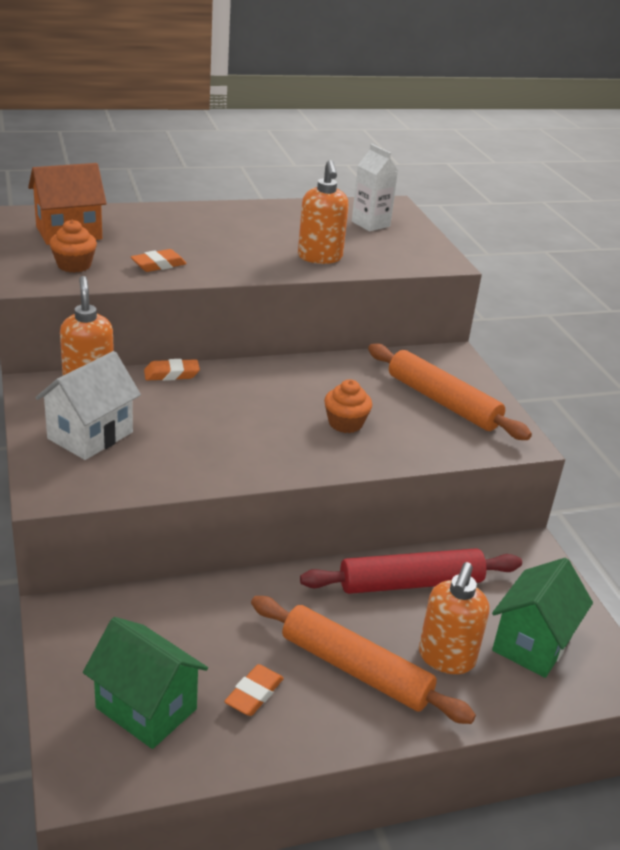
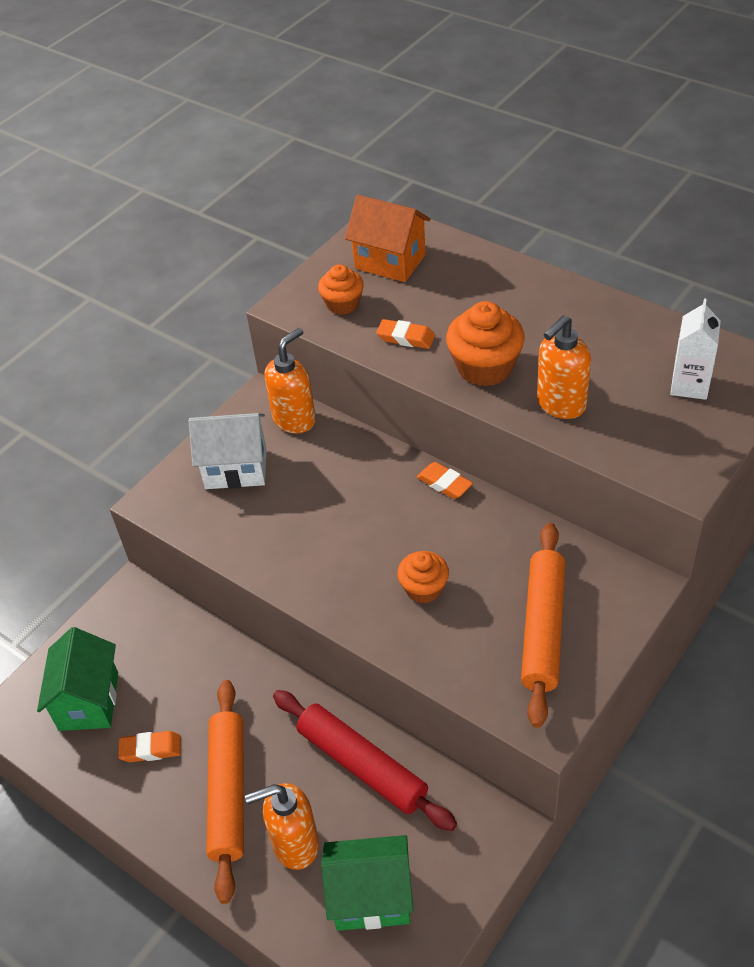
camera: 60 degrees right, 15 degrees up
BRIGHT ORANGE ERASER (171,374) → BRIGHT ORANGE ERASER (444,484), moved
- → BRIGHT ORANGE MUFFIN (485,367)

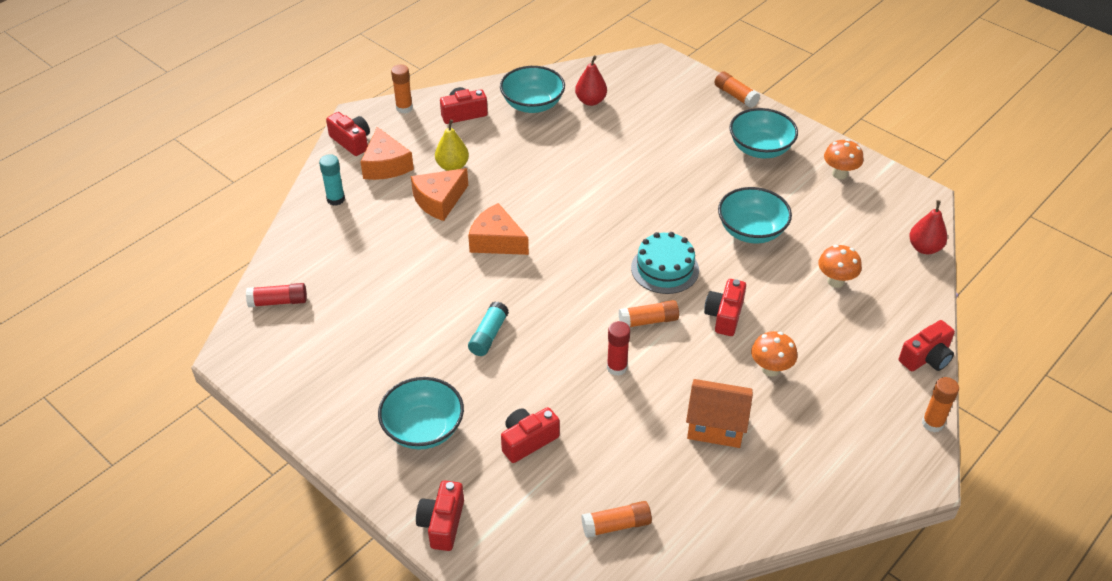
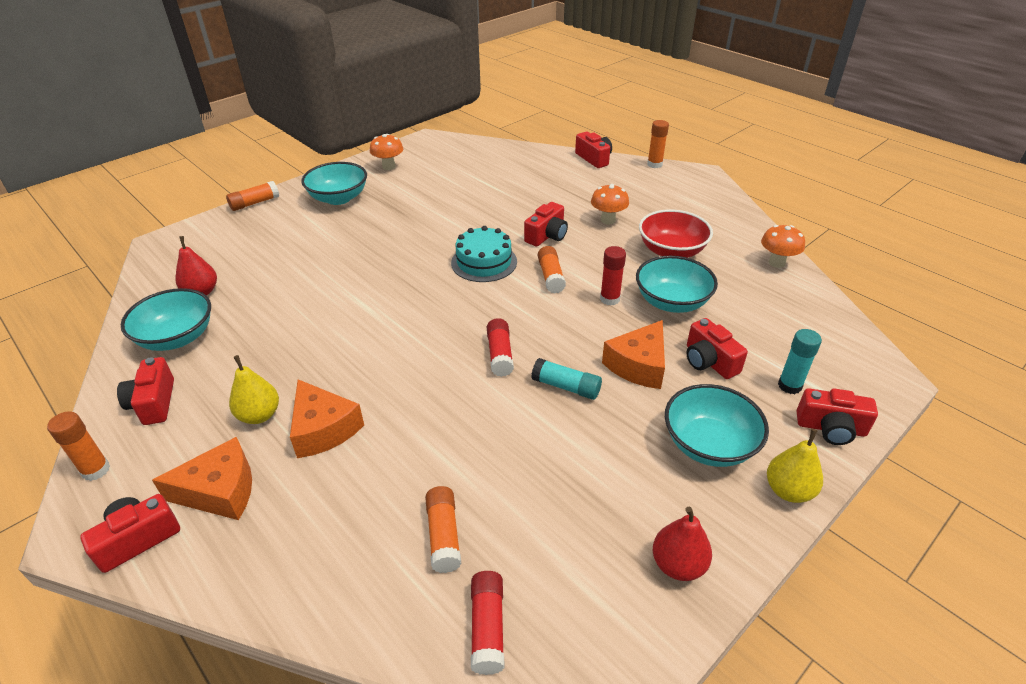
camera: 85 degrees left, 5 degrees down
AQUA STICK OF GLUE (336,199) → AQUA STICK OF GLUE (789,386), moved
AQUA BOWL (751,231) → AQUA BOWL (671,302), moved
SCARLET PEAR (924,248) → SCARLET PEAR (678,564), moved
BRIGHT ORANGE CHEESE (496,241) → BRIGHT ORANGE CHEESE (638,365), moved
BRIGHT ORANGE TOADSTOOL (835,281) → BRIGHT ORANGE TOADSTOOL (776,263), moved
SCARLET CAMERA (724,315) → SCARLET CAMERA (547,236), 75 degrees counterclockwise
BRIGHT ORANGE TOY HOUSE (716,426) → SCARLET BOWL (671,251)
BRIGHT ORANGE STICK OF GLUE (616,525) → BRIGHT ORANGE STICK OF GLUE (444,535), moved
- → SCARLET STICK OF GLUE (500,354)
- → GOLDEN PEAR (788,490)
-----
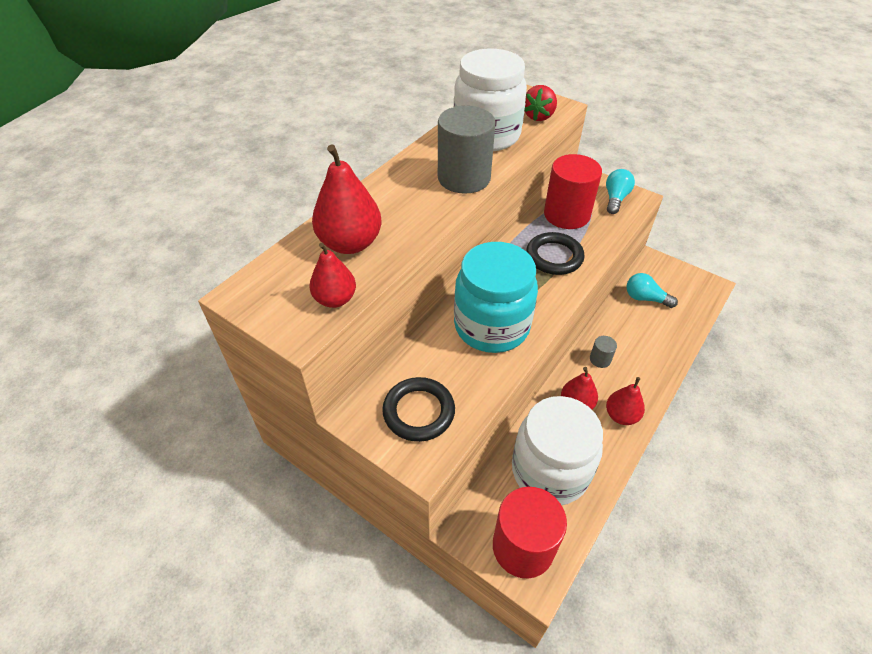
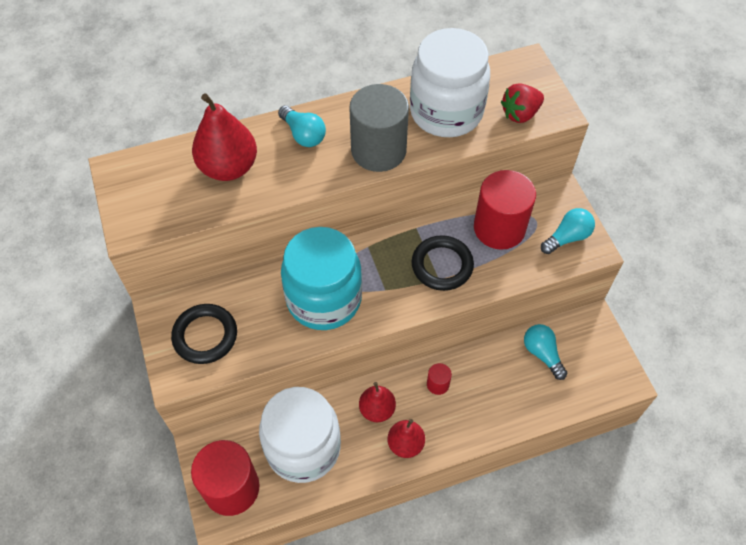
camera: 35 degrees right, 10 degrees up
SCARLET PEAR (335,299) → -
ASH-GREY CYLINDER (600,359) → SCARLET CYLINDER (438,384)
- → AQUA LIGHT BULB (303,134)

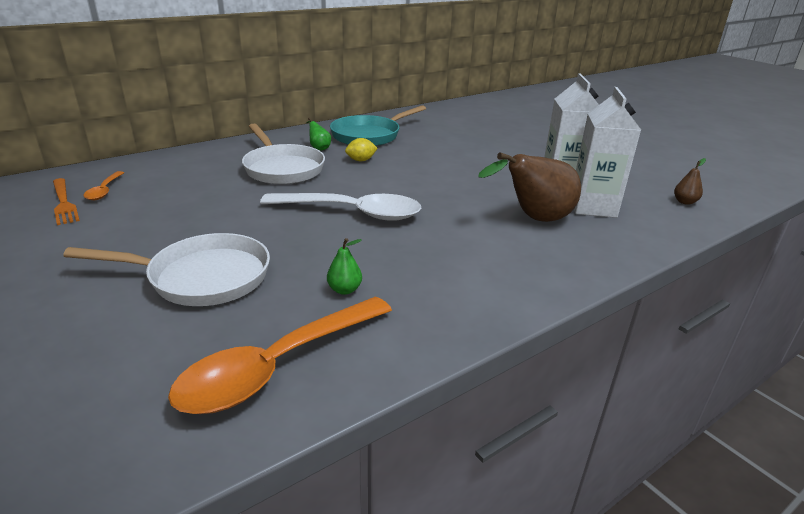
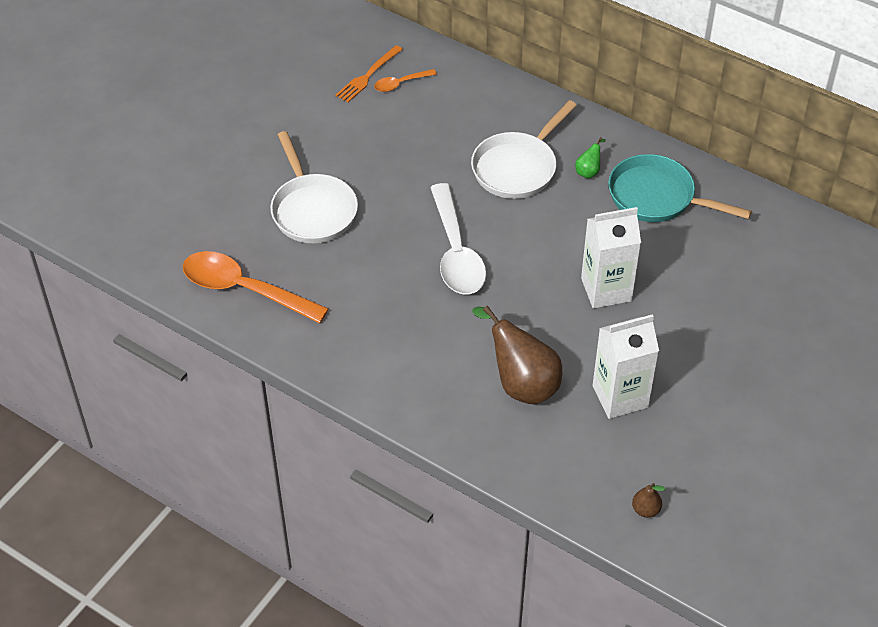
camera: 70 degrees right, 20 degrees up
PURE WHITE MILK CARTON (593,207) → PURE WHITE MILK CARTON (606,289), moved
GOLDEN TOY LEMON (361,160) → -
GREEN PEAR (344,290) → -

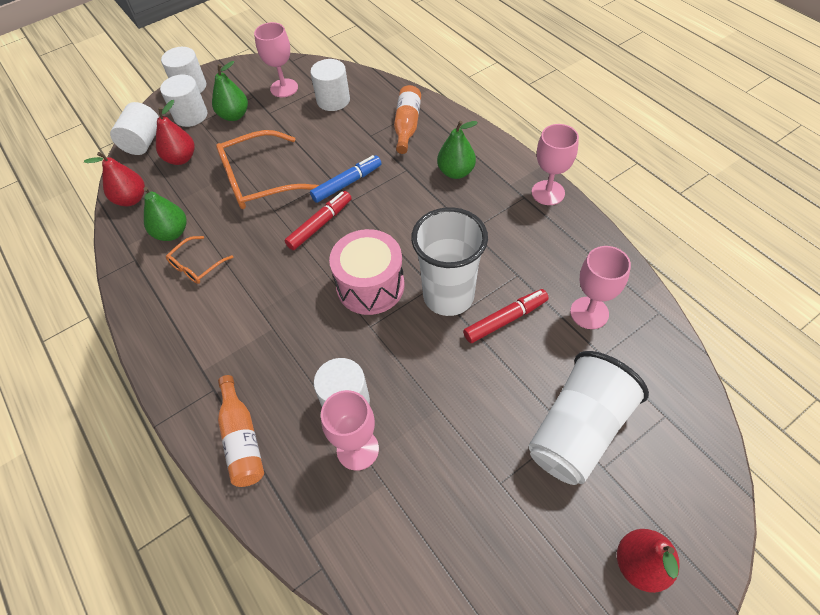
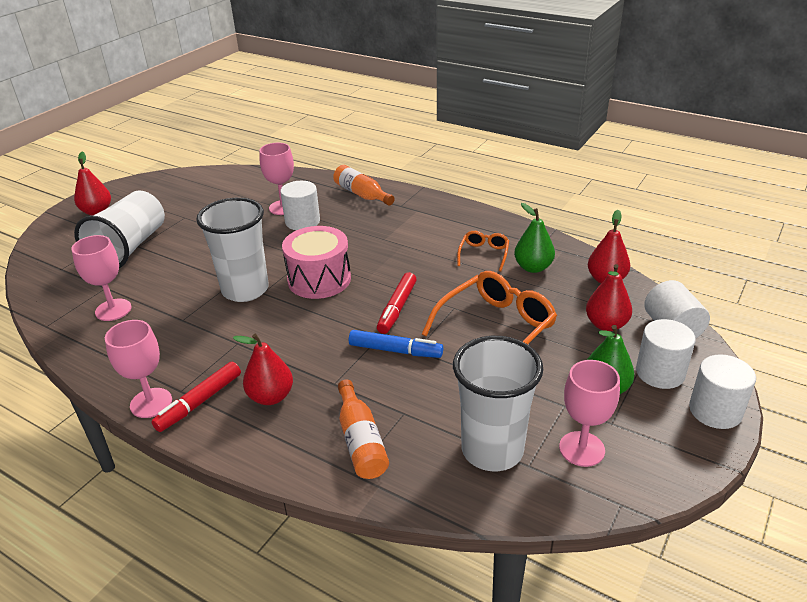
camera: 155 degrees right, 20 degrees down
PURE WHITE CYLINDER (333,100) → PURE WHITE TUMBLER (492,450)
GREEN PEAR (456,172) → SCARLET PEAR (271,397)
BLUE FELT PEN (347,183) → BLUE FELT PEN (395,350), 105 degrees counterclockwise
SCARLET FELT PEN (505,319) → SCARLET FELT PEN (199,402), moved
-----
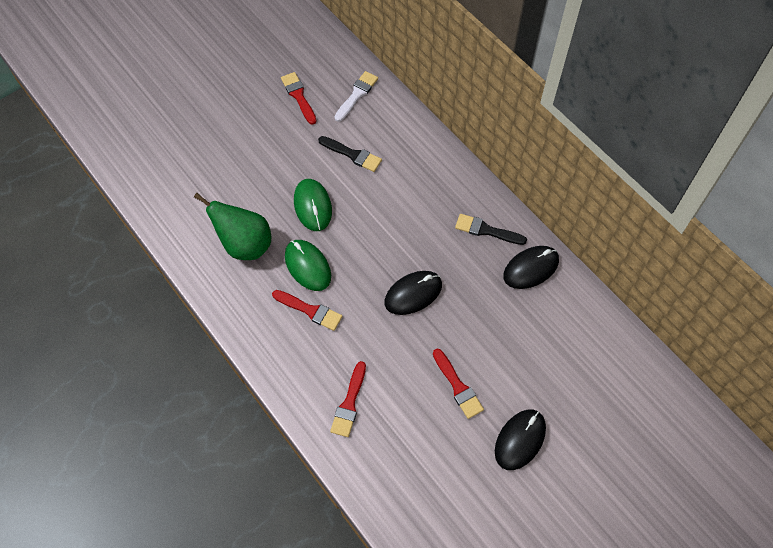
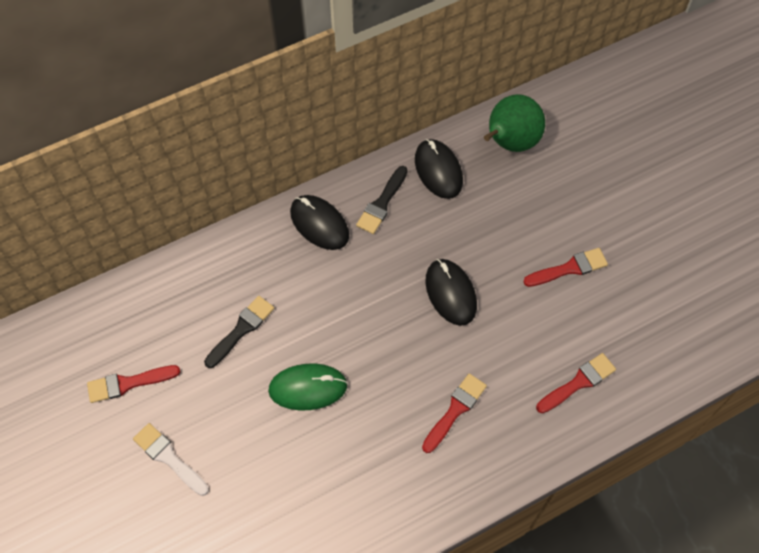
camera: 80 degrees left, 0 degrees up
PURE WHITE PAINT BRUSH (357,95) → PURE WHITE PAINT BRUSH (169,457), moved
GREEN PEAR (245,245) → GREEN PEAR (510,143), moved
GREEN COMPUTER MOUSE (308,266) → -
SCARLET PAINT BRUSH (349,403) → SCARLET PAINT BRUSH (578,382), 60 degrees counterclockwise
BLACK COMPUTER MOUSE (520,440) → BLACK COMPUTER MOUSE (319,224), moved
-----
■ **Required action**:
Once you find the line with "camera: 60 degrees right, 15 degrees up" above, print it and every line after it up to and including the line with "BRIGHT ORANGE ERASER (171,374)", exactly as written and nothing else.

■ **Finished exercise**:
camera: 60 degrees right, 15 degrees up
BRIGHT ORANGE ERASER (171,374) → BRIGHT ORANGE ERASER (444,484), moved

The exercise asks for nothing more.